| DATASET CONTENT |
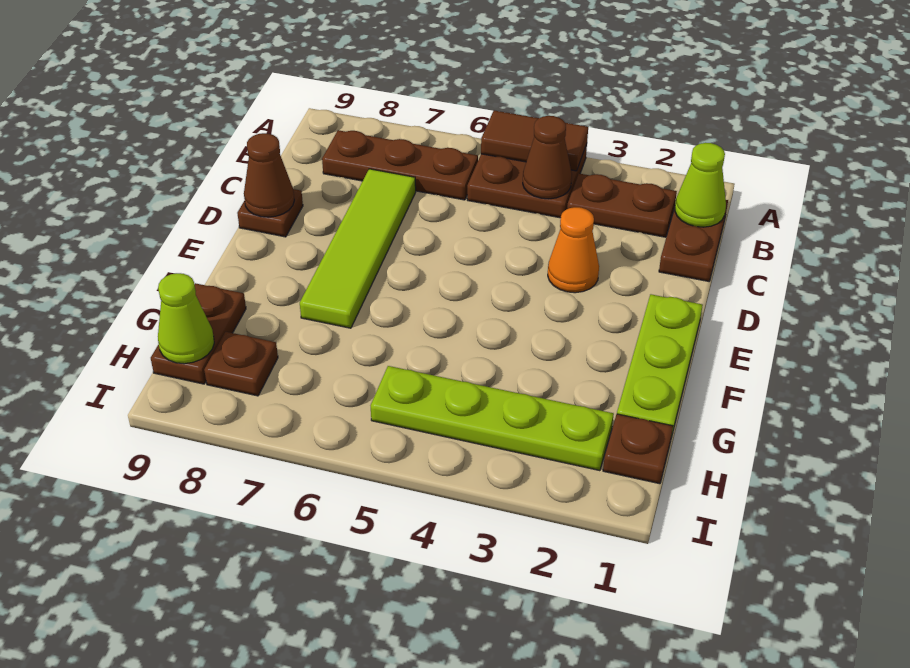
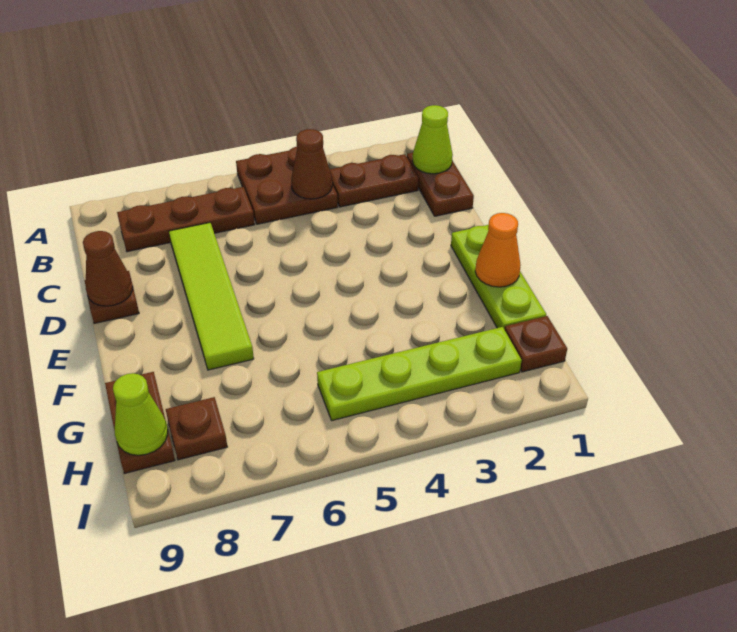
brown tile A4:A5 level 2 -> none
orange cone D3 level 1 -> orange cone F1 level 2

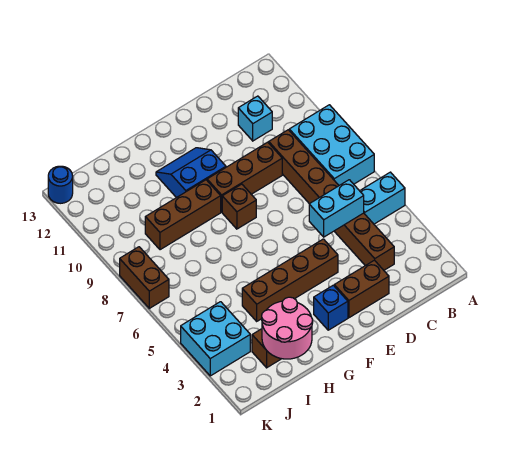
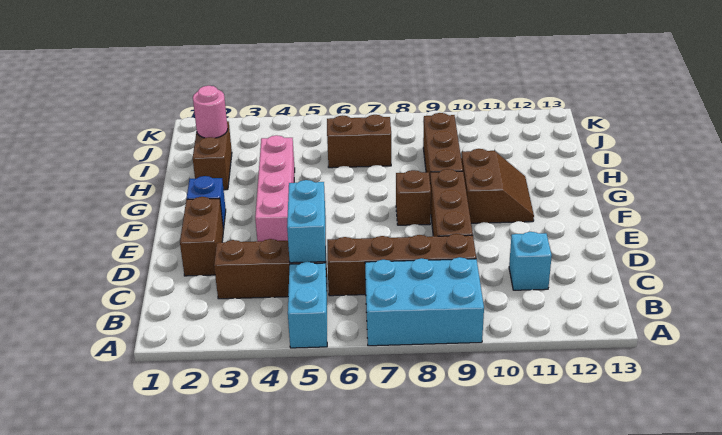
brown brick E4:H4 level 1 -> pink brick E4:H4 level 1
blue slope F10:G11 level 1 top 10 -> brown slope F10:G11 level 1 top 10
pink round brick H1:I2 level 2 -> pink round brick I2 level 2
cyan brick J3:K4 level 1 -> none
brown brick K7:K8 level 1 -> brown brick I6:I7 level 1
blue round brick K13 level 1 -> none

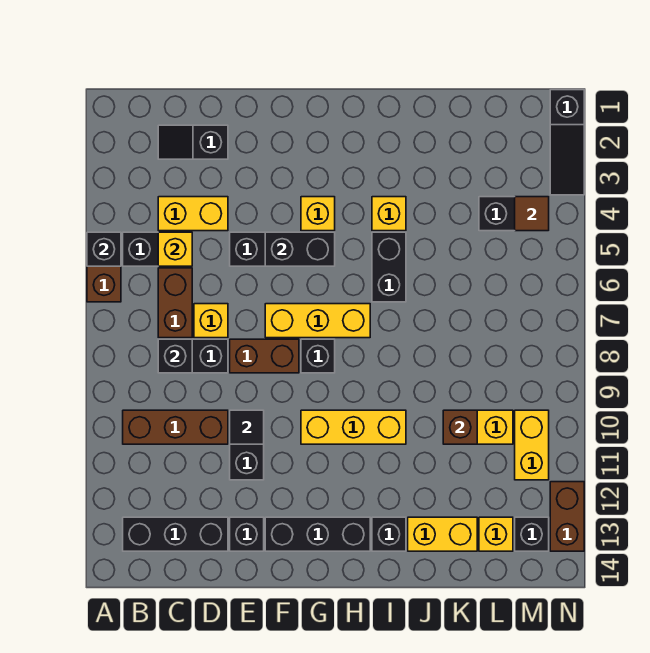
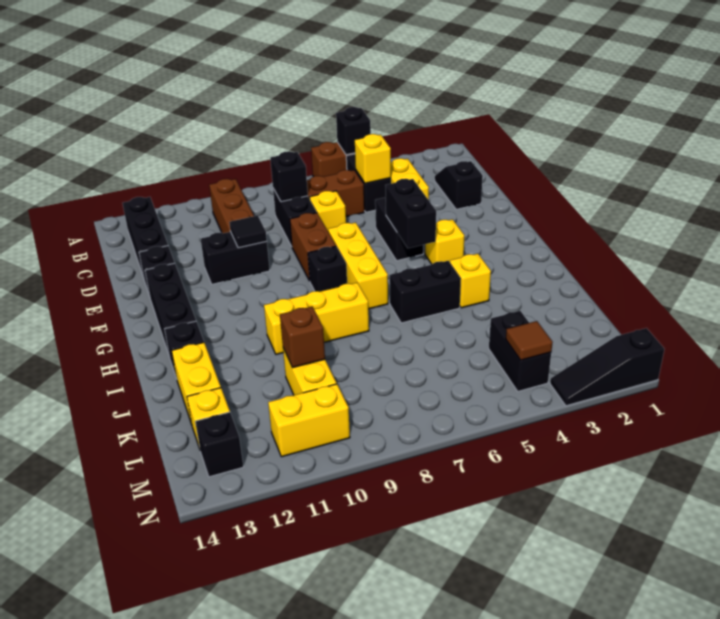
yellow brick G10:I10 level 1 -> yellow brick I8:I10 level 1
brown brick N12:N13 level 1 -> none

| PROBLEM DESCRIPTION |
When a line in the material contains the string "brick", copy that line.

| RESULT OF THE TASK |
brown brick E4:H4 level 1 -> pink brick E4:H4 level 1
pink round brick H1:I2 level 2 -> pink round brick I2 level 2
cyan brick J3:K4 level 1 -> none
brown brick K7:K8 level 1 -> brown brick I6:I7 level 1
blue round brick K13 level 1 -> none
yellow brick G10:I10 level 1 -> yellow brick I8:I10 level 1
brown brick N12:N13 level 1 -> none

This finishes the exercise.